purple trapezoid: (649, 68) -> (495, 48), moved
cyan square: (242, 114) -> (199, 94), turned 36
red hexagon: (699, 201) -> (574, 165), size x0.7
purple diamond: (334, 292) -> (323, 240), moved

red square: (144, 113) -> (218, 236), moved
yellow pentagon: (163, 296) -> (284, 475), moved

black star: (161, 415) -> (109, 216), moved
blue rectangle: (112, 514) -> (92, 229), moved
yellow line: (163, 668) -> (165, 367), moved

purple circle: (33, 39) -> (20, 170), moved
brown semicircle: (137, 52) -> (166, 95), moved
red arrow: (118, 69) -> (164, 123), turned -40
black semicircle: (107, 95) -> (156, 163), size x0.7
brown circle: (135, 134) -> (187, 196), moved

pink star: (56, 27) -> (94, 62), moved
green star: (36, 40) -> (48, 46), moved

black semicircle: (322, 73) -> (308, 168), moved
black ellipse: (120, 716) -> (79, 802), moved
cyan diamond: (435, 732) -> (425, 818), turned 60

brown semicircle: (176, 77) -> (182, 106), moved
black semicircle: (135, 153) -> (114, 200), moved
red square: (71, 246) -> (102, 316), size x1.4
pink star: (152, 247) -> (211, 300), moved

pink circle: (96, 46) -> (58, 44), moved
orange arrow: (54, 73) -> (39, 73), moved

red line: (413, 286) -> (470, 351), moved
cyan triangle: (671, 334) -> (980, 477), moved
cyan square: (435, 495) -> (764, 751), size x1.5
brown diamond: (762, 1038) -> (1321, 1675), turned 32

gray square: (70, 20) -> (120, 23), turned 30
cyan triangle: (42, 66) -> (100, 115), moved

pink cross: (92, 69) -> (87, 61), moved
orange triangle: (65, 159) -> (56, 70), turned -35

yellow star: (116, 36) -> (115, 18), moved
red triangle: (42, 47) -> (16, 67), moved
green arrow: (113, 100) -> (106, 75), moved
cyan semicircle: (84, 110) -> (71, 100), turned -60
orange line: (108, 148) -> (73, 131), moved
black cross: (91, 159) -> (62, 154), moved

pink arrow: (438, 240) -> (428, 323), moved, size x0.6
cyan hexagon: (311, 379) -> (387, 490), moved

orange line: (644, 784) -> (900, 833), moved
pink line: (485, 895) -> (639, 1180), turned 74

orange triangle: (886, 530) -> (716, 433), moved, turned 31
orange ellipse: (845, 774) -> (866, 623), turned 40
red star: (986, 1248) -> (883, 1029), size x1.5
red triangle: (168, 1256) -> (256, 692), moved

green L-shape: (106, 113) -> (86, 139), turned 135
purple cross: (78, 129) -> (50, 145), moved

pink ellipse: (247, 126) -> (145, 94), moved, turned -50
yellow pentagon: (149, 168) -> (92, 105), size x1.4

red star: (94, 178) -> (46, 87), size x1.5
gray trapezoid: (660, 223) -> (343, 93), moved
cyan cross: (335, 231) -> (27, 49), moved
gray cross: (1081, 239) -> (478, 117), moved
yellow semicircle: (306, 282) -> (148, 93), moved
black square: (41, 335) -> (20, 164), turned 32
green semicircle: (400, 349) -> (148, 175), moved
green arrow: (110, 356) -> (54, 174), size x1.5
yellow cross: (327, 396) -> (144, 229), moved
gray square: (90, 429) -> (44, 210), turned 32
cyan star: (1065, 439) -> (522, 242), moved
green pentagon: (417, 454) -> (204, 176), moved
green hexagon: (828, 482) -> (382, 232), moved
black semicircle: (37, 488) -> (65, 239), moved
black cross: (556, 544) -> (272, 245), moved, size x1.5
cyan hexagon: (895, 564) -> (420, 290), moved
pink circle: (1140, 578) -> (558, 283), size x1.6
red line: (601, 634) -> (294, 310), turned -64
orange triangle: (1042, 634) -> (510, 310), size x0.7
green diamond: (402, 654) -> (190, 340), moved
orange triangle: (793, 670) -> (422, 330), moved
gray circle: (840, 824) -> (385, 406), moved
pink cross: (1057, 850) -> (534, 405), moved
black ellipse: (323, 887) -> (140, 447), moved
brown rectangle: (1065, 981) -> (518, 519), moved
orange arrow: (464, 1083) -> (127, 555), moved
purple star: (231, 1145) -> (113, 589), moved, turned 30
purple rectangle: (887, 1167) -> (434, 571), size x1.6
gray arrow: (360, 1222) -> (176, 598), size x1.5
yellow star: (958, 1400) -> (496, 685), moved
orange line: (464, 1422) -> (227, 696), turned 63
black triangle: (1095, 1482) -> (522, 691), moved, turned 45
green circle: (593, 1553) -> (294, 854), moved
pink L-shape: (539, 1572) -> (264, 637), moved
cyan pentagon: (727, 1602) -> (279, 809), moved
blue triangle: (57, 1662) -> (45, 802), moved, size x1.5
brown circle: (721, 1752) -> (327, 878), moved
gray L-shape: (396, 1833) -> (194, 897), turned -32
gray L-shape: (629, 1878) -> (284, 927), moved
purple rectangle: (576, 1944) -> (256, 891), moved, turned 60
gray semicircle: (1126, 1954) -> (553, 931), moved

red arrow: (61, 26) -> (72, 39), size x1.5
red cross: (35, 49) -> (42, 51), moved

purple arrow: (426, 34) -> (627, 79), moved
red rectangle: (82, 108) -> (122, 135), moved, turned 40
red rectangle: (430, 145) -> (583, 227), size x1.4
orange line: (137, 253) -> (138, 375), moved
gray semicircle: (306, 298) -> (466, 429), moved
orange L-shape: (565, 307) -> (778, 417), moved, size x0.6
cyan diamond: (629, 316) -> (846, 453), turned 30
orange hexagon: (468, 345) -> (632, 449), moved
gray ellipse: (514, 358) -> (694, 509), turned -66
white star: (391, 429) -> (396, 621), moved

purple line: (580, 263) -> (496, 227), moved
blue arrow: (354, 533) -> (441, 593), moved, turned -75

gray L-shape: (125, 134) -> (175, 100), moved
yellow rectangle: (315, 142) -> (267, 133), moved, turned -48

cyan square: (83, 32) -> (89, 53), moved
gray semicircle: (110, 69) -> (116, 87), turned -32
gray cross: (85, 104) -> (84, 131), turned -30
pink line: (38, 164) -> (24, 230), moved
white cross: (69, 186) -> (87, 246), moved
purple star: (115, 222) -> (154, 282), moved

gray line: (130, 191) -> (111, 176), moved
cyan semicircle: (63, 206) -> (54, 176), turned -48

•••

## PROBLEM DESCRIPTION
Return all of the data exactly as it reads.

## ANSWER TO THIS TASK
purple trapezoid: (649, 68) -> (495, 48), moved
cyan square: (242, 114) -> (199, 94), turned 36
red hexagon: (699, 201) -> (574, 165), size x0.7
purple diamond: (334, 292) -> (323, 240), moved

red square: (144, 113) -> (218, 236), moved
yellow pentagon: (163, 296) -> (284, 475), moved

black star: (161, 415) -> (109, 216), moved
blue rectangle: (112, 514) -> (92, 229), moved
yellow line: (163, 668) -> (165, 367), moved

purple circle: (33, 39) -> (20, 170), moved
brown semicircle: (137, 52) -> (166, 95), moved
red arrow: (118, 69) -> (164, 123), turned -40
black semicircle: (107, 95) -> (156, 163), size x0.7
brown circle: (135, 134) -> (187, 196), moved

pink star: (56, 27) -> (94, 62), moved
green star: (36, 40) -> (48, 46), moved

black semicircle: (322, 73) -> (308, 168), moved
black ellipse: (120, 716) -> (79, 802), moved
cyan diamond: (435, 732) -> (425, 818), turned 60

brown semicircle: (176, 77) -> (182, 106), moved
black semicircle: (135, 153) -> (114, 200), moved
red square: (71, 246) -> (102, 316), size x1.4
pink star: (152, 247) -> (211, 300), moved

pink circle: (96, 46) -> (58, 44), moved
orange arrow: (54, 73) -> (39, 73), moved

red line: (413, 286) -> (470, 351), moved
cyan triangle: (671, 334) -> (980, 477), moved
cyan square: (435, 495) -> (764, 751), size x1.5
brown diamond: (762, 1038) -> (1321, 1675), turned 32

gray square: (70, 20) -> (120, 23), turned 30
cyan triangle: (42, 66) -> (100, 115), moved

pink cross: (92, 69) -> (87, 61), moved
orange triangle: (65, 159) -> (56, 70), turned -35

yellow star: (116, 36) -> (115, 18), moved
red triangle: (42, 47) -> (16, 67), moved
green arrow: (113, 100) -> (106, 75), moved
cyan semicircle: (84, 110) -> (71, 100), turned -60
orange line: (108, 148) -> (73, 131), moved
black cross: (91, 159) -> (62, 154), moved

pink arrow: (438, 240) -> (428, 323), moved, size x0.6
cyan hexagon: (311, 379) -> (387, 490), moved

orange line: (644, 784) -> (900, 833), moved
pink line: (485, 895) -> (639, 1180), turned 74

orange triangle: (886, 530) -> (716, 433), moved, turned 31
orange ellipse: (845, 774) -> (866, 623), turned 40
red star: (986, 1248) -> (883, 1029), size x1.5
red triangle: (168, 1256) -> (256, 692), moved

green L-shape: (106, 113) -> (86, 139), turned 135
purple cross: (78, 129) -> (50, 145), moved

pink ellipse: (247, 126) -> (145, 94), moved, turned -50
yellow pentagon: (149, 168) -> (92, 105), size x1.4

red star: (94, 178) -> (46, 87), size x1.5
gray trapezoid: (660, 223) -> (343, 93), moved
cyan cross: (335, 231) -> (27, 49), moved
gray cross: (1081, 239) -> (478, 117), moved
yellow semicircle: (306, 282) -> (148, 93), moved
black square: (41, 335) -> (20, 164), turned 32
green semicircle: (400, 349) -> (148, 175), moved
green arrow: (110, 356) -> (54, 174), size x1.5
yellow cross: (327, 396) -> (144, 229), moved
gray square: (90, 429) -> (44, 210), turned 32
cyan star: (1065, 439) -> (522, 242), moved
green pentagon: (417, 454) -> (204, 176), moved
green hexagon: (828, 482) -> (382, 232), moved
black semicircle: (37, 488) -> (65, 239), moved
black cross: (556, 544) -> (272, 245), moved, size x1.5
cyan hexagon: (895, 564) -> (420, 290), moved
pink circle: (1140, 578) -> (558, 283), size x1.6
red line: (601, 634) -> (294, 310), turned -64
orange triangle: (1042, 634) -> (510, 310), size x0.7
green diamond: (402, 654) -> (190, 340), moved
orange triangle: (793, 670) -> (422, 330), moved
gray circle: (840, 824) -> (385, 406), moved
pink cross: (1057, 850) -> (534, 405), moved
black ellipse: (323, 887) -> (140, 447), moved
brown rectangle: (1065, 981) -> (518, 519), moved
orange arrow: (464, 1083) -> (127, 555), moved
purple star: (231, 1145) -> (113, 589), moved, turned 30
purple rectangle: (887, 1167) -> (434, 571), size x1.6
gray arrow: (360, 1222) -> (176, 598), size x1.5
yellow star: (958, 1400) -> (496, 685), moved
orange line: (464, 1422) -> (227, 696), turned 63
black triangle: (1095, 1482) -> (522, 691), moved, turned 45
green circle: (593, 1553) -> (294, 854), moved
pink L-shape: (539, 1572) -> (264, 637), moved
cyan pentagon: (727, 1602) -> (279, 809), moved
blue triangle: (57, 1662) -> (45, 802), moved, size x1.5
brown circle: (721, 1752) -> (327, 878), moved
gray L-shape: (396, 1833) -> (194, 897), turned -32
gray L-shape: (629, 1878) -> (284, 927), moved
purple rectangle: (576, 1944) -> (256, 891), moved, turned 60
gray semicircle: (1126, 1954) -> (553, 931), moved

red arrow: (61, 26) -> (72, 39), size x1.5
red cross: (35, 49) -> (42, 51), moved

purple arrow: (426, 34) -> (627, 79), moved
red rectangle: (82, 108) -> (122, 135), moved, turned 40
red rectangle: (430, 145) -> (583, 227), size x1.4
orange line: (137, 253) -> (138, 375), moved
gray semicircle: (306, 298) -> (466, 429), moved
orange L-shape: (565, 307) -> (778, 417), moved, size x0.6
cyan diamond: (629, 316) -> (846, 453), turned 30
orange hexagon: (468, 345) -> (632, 449), moved
gray ellipse: (514, 358) -> (694, 509), turned -66
white star: (391, 429) -> (396, 621), moved

purple line: (580, 263) -> (496, 227), moved
blue arrow: (354, 533) -> (441, 593), moved, turned -75

gray L-shape: (125, 134) -> (175, 100), moved
yellow rectangle: (315, 142) -> (267, 133), moved, turned -48

cyan square: (83, 32) -> (89, 53), moved
gray semicircle: (110, 69) -> (116, 87), turned -32
gray cross: (85, 104) -> (84, 131), turned -30
pink line: (38, 164) -> (24, 230), moved
white cross: (69, 186) -> (87, 246), moved
purple star: (115, 222) -> (154, 282), moved

gray line: (130, 191) -> (111, 176), moved
cyan semicircle: (63, 206) -> (54, 176), turned -48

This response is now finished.